• [Written exercise]:
Copy out every line exactly as given.

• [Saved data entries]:
------------------------------------

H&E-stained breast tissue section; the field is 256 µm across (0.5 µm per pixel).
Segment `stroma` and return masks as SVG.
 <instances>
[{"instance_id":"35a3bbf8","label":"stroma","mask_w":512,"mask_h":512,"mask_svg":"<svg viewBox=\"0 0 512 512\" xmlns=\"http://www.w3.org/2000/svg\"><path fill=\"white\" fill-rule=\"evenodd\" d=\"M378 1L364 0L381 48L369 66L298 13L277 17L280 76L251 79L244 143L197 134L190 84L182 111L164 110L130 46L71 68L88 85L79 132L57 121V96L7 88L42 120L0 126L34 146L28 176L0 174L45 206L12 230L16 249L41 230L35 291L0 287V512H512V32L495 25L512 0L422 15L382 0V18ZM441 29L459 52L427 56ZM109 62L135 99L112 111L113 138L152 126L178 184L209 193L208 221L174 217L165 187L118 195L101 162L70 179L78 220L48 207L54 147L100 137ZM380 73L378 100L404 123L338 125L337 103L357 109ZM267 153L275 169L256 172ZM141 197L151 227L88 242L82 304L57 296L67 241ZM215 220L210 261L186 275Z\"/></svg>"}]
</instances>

------------------------------------

• [Completed task]:
H&E-stained breast tissue section; the field is 256 µm across (0.5 µm per pixel).
Segment `stroma` and return masks as SVG.
 <instances>
[{"instance_id":"35a3bbf8","label":"stroma","mask_w":512,"mask_h":512,"mask_svg":"<svg viewBox=\"0 0 512 512\" xmlns=\"http://www.w3.org/2000/svg\"><path fill=\"white\" fill-rule=\"evenodd\" d=\"M378 1L364 0L381 48L369 66L298 13L277 17L280 76L251 79L244 143L197 134L190 84L182 111L164 110L130 46L71 68L88 85L79 132L57 121V96L7 88L42 120L0 126L34 146L28 176L0 174L45 206L12 230L16 249L41 230L35 291L0 287V512H512V32L495 25L512 0L422 15L382 0V18ZM441 29L459 52L427 56ZM109 62L135 99L112 111L113 138L152 126L178 184L209 193L208 221L174 217L165 187L118 195L101 162L70 179L78 220L48 207L54 147L100 137ZM380 73L378 100L404 123L338 125L337 103L357 109ZM267 153L275 169L256 172ZM141 197L151 227L88 242L82 304L57 296L67 241ZM215 220L210 261L186 275Z\"/></svg>"}]
</instances>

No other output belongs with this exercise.